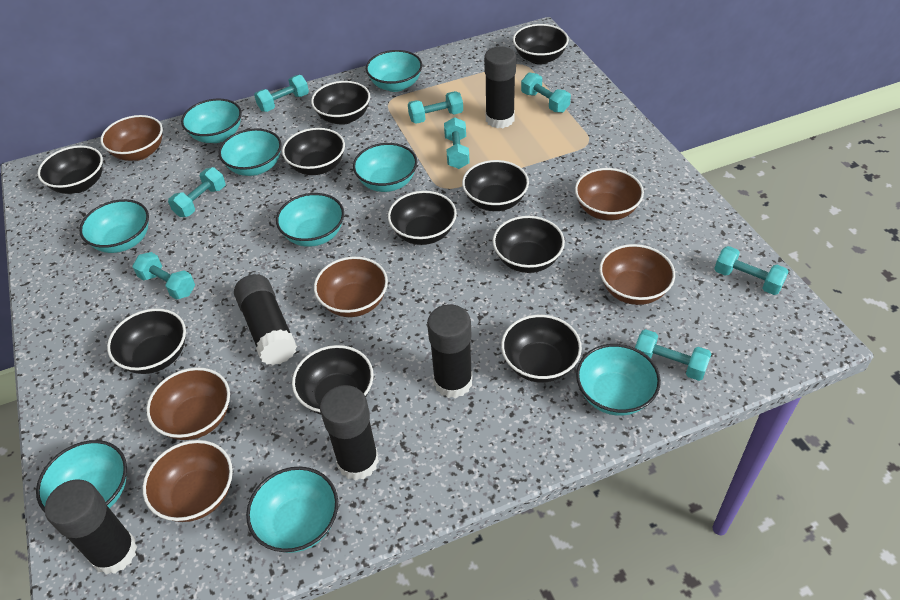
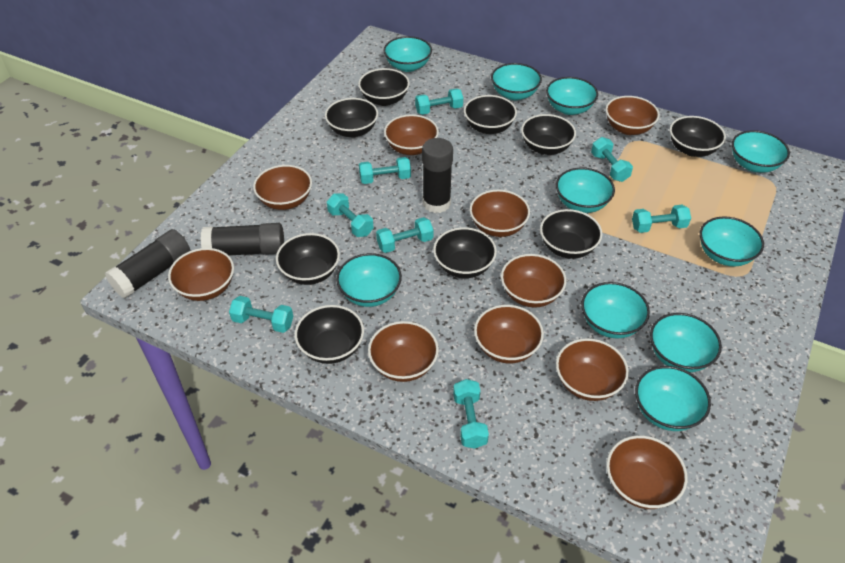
black bowl: 10 -> 9
black glue stick: 5 -> 3
brown bowl: 6 -> 10
turquoise bowl: 9 -> 10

◆ **What you need to do**:
Output the data above exactly; pictures do not belong in the copy.

◆ **Response to this task**:
black bowl: 10 -> 9
black glue stick: 5 -> 3
brown bowl: 6 -> 10
turquoise bowl: 9 -> 10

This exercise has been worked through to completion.